Data section:
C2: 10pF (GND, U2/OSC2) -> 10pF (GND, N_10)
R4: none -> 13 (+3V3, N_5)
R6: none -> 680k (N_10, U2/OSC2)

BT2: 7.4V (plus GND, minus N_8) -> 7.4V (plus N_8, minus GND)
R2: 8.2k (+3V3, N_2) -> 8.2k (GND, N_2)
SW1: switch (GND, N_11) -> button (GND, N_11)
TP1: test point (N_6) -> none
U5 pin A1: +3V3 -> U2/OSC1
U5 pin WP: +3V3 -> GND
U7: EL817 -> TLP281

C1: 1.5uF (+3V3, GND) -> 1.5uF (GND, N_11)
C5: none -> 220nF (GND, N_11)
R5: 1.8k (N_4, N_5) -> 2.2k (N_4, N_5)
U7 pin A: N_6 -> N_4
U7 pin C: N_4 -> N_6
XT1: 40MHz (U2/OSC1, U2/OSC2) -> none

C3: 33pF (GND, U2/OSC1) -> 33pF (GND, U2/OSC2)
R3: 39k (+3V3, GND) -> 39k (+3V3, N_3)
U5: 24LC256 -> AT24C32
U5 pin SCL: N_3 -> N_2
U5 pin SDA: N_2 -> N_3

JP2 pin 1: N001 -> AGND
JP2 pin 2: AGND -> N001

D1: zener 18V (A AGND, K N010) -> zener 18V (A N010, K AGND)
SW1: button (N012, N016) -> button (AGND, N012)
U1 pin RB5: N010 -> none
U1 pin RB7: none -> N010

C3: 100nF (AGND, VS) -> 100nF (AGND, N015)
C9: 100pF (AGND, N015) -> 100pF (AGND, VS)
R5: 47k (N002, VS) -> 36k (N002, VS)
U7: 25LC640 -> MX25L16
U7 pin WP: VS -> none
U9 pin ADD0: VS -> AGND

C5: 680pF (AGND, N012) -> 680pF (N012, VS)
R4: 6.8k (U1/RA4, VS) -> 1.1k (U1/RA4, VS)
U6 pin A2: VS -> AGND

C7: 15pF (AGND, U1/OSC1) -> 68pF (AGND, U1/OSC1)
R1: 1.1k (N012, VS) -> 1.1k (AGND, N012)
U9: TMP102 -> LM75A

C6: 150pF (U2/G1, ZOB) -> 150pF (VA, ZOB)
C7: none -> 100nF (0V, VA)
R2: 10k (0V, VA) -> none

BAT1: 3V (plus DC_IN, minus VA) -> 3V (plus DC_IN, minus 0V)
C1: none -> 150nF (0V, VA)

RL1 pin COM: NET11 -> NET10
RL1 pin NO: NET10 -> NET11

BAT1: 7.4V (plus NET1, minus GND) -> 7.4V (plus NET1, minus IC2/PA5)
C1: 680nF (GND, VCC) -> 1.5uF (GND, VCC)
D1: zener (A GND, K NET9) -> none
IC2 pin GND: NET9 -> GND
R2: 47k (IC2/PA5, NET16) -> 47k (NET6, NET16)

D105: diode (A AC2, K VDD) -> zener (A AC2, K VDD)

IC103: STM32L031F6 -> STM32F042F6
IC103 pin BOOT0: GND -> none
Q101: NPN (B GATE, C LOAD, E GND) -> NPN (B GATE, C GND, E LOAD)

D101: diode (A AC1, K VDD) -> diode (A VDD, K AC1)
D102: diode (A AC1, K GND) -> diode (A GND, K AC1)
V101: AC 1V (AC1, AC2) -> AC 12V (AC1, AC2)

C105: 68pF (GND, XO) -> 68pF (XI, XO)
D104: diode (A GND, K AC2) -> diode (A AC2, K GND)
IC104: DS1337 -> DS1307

Work to be completed: Among the records above, extract exactly the lines from the line with "R6: none -> 680k (N_10, U2/OSC2)" to the line with "C7: 15pF (AGND, U1/OSC1)", both lines included, and leave out the rest.

Exercise result:
R6: none -> 680k (N_10, U2/OSC2)

BT2: 7.4V (plus GND, minus N_8) -> 7.4V (plus N_8, minus GND)
R2: 8.2k (+3V3, N_2) -> 8.2k (GND, N_2)
SW1: switch (GND, N_11) -> button (GND, N_11)
TP1: test point (N_6) -> none
U5 pin A1: +3V3 -> U2/OSC1
U5 pin WP: +3V3 -> GND
U7: EL817 -> TLP281

C1: 1.5uF (+3V3, GND) -> 1.5uF (GND, N_11)
C5: none -> 220nF (GND, N_11)
R5: 1.8k (N_4, N_5) -> 2.2k (N_4, N_5)
U7 pin A: N_6 -> N_4
U7 pin C: N_4 -> N_6
XT1: 40MHz (U2/OSC1, U2/OSC2) -> none

C3: 33pF (GND, U2/OSC1) -> 33pF (GND, U2/OSC2)
R3: 39k (+3V3, GND) -> 39k (+3V3, N_3)
U5: 24LC256 -> AT24C32
U5 pin SCL: N_3 -> N_2
U5 pin SDA: N_2 -> N_3

JP2 pin 1: N001 -> AGND
JP2 pin 2: AGND -> N001

D1: zener 18V (A AGND, K N010) -> zener 18V (A N010, K AGND)
SW1: button (N012, N016) -> button (AGND, N012)
U1 pin RB5: N010 -> none
U1 pin RB7: none -> N010

C3: 100nF (AGND, VS) -> 100nF (AGND, N015)
C9: 100pF (AGND, N015) -> 100pF (AGND, VS)
R5: 47k (N002, VS) -> 36k (N002, VS)
U7: 25LC640 -> MX25L16
U7 pin WP: VS -> none
U9 pin ADD0: VS -> AGND

C5: 680pF (AGND, N012) -> 680pF (N012, VS)
R4: 6.8k (U1/RA4, VS) -> 1.1k (U1/RA4, VS)
U6 pin A2: VS -> AGND

C7: 15pF (AGND, U1/OSC1) -> 68pF (AGND, U1/OSC1)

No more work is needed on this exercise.